__Record set__
------------------------------

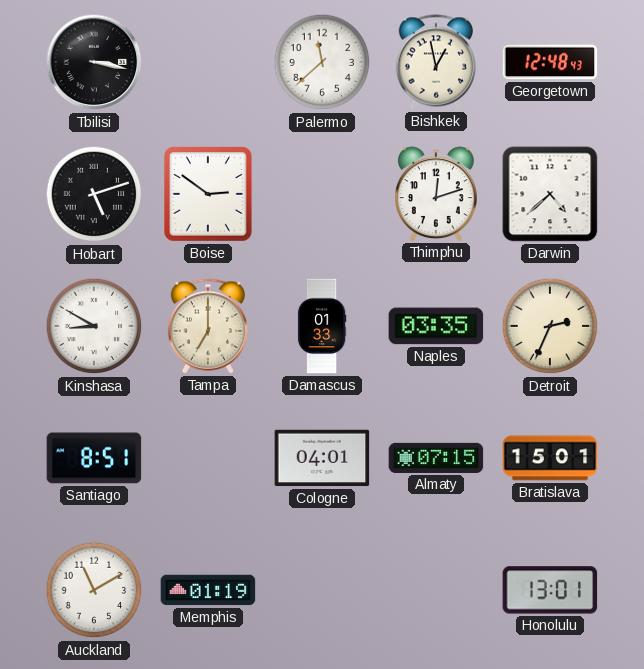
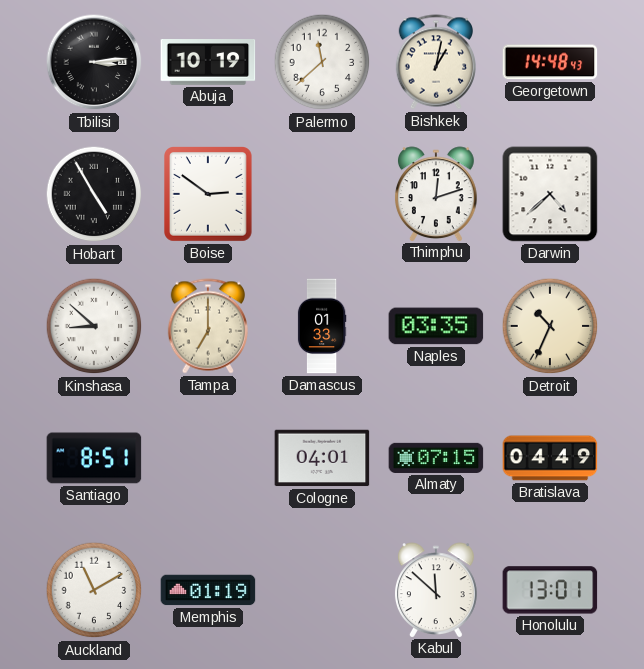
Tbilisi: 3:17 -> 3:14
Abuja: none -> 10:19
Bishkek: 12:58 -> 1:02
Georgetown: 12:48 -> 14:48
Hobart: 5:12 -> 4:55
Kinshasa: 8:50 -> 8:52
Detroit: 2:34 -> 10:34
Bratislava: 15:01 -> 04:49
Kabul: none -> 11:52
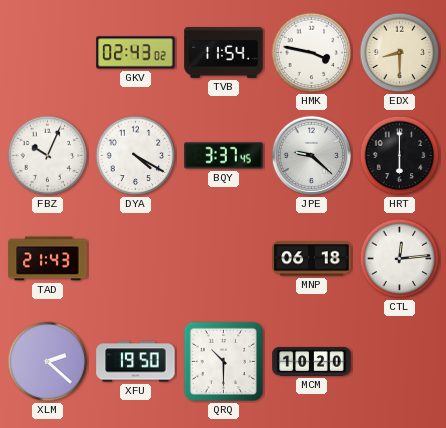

------------------------------

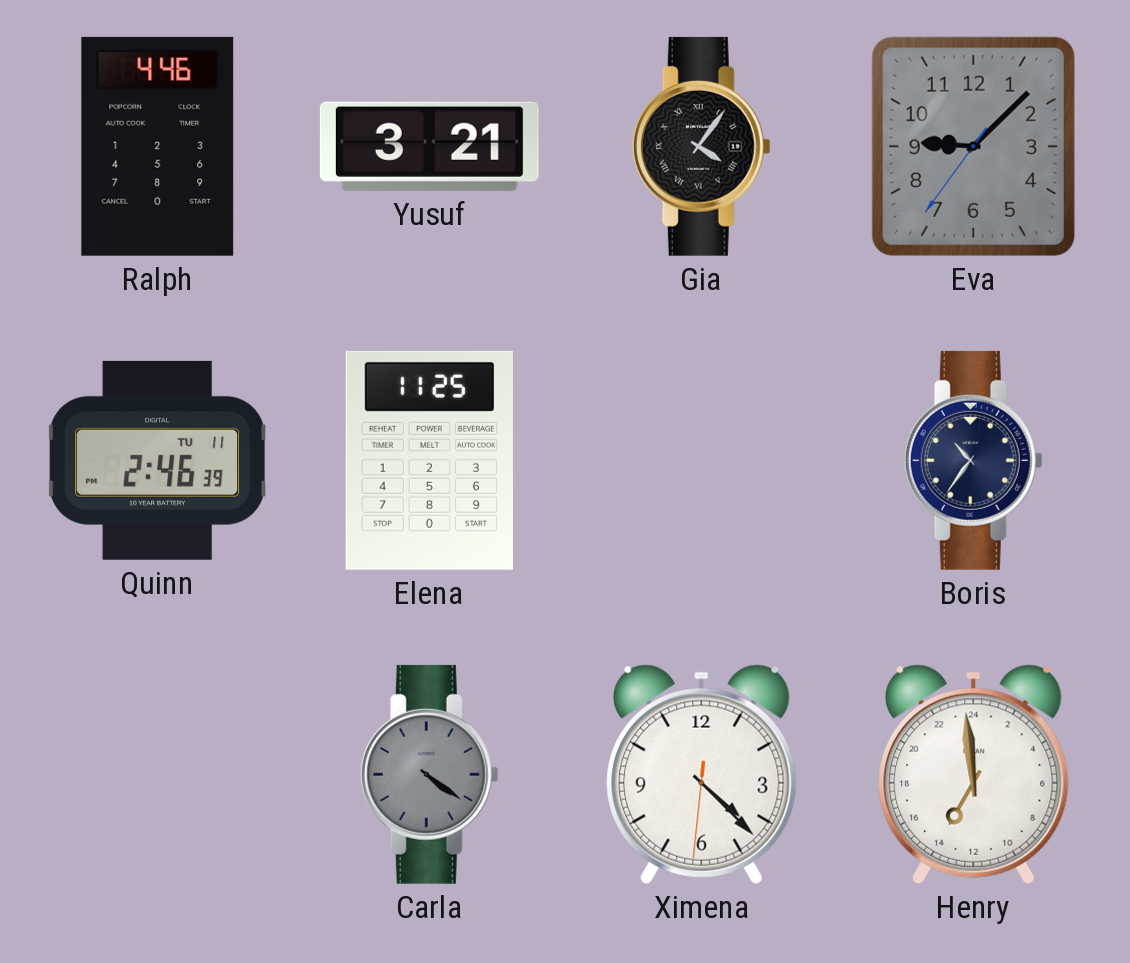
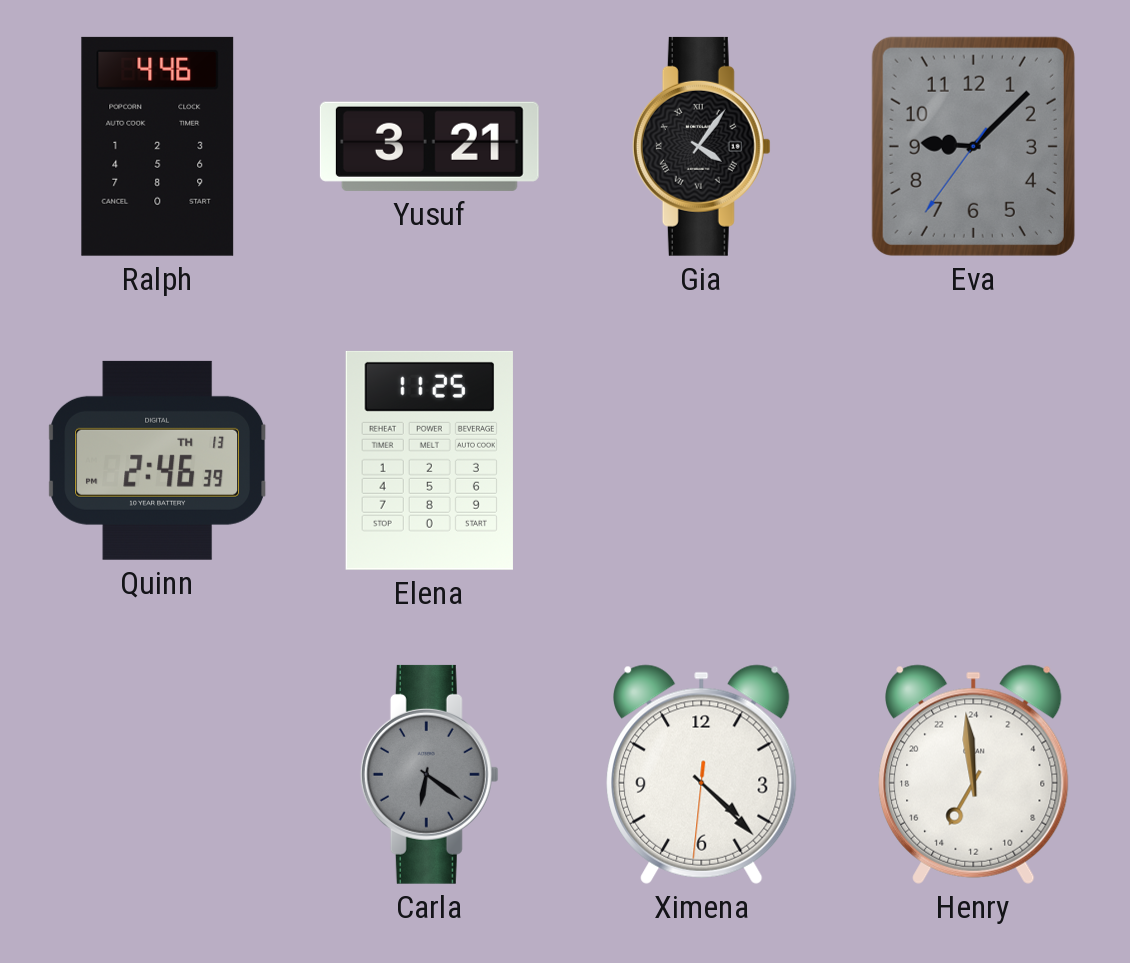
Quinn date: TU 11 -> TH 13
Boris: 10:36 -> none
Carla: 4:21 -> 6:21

------------------------------

__Problem statement__
Quote the lines starting with the one containing "Quinn date: TU 11 -> TH 13" and stopping after the one containing "Carla: 4:21 -> 6:21".

__Right answer__
Quinn date: TU 11 -> TH 13
Boris: 10:36 -> none
Carla: 4:21 -> 6:21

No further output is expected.